## Entries taken from a collection

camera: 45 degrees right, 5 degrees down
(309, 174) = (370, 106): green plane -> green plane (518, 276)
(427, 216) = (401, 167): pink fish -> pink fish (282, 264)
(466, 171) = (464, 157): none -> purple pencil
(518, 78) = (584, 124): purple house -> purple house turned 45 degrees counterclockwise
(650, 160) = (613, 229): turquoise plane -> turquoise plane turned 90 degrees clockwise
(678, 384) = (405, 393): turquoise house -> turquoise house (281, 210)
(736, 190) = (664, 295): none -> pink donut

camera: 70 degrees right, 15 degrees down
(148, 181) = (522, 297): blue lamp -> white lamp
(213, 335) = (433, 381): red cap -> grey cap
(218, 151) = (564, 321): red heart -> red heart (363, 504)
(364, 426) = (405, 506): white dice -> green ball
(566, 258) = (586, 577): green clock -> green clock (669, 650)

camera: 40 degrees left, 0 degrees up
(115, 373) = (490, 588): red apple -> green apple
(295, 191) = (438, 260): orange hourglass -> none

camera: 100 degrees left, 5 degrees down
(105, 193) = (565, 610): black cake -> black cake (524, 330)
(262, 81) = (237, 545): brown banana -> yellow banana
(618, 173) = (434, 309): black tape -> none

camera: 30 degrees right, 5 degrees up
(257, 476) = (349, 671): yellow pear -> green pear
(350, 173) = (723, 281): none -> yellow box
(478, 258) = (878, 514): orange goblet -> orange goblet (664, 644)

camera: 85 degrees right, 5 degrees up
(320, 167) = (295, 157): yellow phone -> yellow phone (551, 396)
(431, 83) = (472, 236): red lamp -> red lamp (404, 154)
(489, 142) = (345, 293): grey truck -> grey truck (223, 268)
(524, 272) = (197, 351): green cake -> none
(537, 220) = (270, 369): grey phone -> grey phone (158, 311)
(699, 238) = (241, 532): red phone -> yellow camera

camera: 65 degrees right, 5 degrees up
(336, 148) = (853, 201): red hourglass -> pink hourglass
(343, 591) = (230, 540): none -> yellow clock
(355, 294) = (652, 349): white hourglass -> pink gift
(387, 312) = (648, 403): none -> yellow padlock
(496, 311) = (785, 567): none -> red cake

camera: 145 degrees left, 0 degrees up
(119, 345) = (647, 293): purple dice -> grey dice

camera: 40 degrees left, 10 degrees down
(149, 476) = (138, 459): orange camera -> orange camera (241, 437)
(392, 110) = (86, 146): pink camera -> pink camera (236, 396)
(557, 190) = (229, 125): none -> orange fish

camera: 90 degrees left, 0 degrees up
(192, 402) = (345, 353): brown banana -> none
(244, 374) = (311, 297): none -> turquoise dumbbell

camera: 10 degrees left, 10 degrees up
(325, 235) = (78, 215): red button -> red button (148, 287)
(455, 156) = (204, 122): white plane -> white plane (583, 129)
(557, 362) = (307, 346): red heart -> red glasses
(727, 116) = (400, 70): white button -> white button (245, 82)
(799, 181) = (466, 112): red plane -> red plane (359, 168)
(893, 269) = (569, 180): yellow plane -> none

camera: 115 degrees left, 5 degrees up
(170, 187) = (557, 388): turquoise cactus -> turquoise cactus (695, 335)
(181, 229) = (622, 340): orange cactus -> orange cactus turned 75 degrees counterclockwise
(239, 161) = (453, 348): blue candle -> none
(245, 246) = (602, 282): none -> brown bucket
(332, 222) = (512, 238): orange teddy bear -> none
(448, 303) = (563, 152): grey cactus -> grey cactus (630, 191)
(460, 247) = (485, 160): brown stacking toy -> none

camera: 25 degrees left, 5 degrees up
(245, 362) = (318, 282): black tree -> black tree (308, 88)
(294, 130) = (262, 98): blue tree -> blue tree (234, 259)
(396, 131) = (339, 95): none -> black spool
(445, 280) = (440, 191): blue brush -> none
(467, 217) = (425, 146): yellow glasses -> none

## Prompt
Print the first line of the records above and each line after it, exactly, through the line with "(557, 190) = (229, 125): none -> orange fish".

## Your response
camera: 45 degrees right, 5 degrees down
(309, 174) = (370, 106): green plane -> green plane (518, 276)
(427, 216) = (401, 167): pink fish -> pink fish (282, 264)
(466, 171) = (464, 157): none -> purple pencil
(518, 78) = (584, 124): purple house -> purple house turned 45 degrees counterclockwise
(650, 160) = (613, 229): turquoise plane -> turquoise plane turned 90 degrees clockwise
(678, 384) = (405, 393): turquoise house -> turquoise house (281, 210)
(736, 190) = (664, 295): none -> pink donut

camera: 70 degrees right, 15 degrees down
(148, 181) = (522, 297): blue lamp -> white lamp
(213, 335) = (433, 381): red cap -> grey cap
(218, 151) = (564, 321): red heart -> red heart (363, 504)
(364, 426) = (405, 506): white dice -> green ball
(566, 258) = (586, 577): green clock -> green clock (669, 650)

camera: 40 degrees left, 0 degrees up
(115, 373) = (490, 588): red apple -> green apple
(295, 191) = (438, 260): orange hourglass -> none

camera: 100 degrees left, 5 degrees down
(105, 193) = (565, 610): black cake -> black cake (524, 330)
(262, 81) = (237, 545): brown banana -> yellow banana
(618, 173) = (434, 309): black tape -> none

camera: 30 degrees right, 5 degrees up
(257, 476) = (349, 671): yellow pear -> green pear
(350, 173) = (723, 281): none -> yellow box
(478, 258) = (878, 514): orange goblet -> orange goblet (664, 644)

camera: 85 degrees right, 5 degrees up
(320, 167) = (295, 157): yellow phone -> yellow phone (551, 396)
(431, 83) = (472, 236): red lamp -> red lamp (404, 154)
(489, 142) = (345, 293): grey truck -> grey truck (223, 268)
(524, 272) = (197, 351): green cake -> none
(537, 220) = (270, 369): grey phone -> grey phone (158, 311)
(699, 238) = (241, 532): red phone -> yellow camera

camera: 65 degrees right, 5 degrees up
(336, 148) = (853, 201): red hourglass -> pink hourglass
(343, 591) = (230, 540): none -> yellow clock
(355, 294) = (652, 349): white hourglass -> pink gift
(387, 312) = (648, 403): none -> yellow padlock
(496, 311) = (785, 567): none -> red cake

camera: 145 degrees left, 0 degrees up
(119, 345) = (647, 293): purple dice -> grey dice

camera: 40 degrees left, 10 degrees down
(149, 476) = (138, 459): orange camera -> orange camera (241, 437)
(392, 110) = (86, 146): pink camera -> pink camera (236, 396)
(557, 190) = (229, 125): none -> orange fish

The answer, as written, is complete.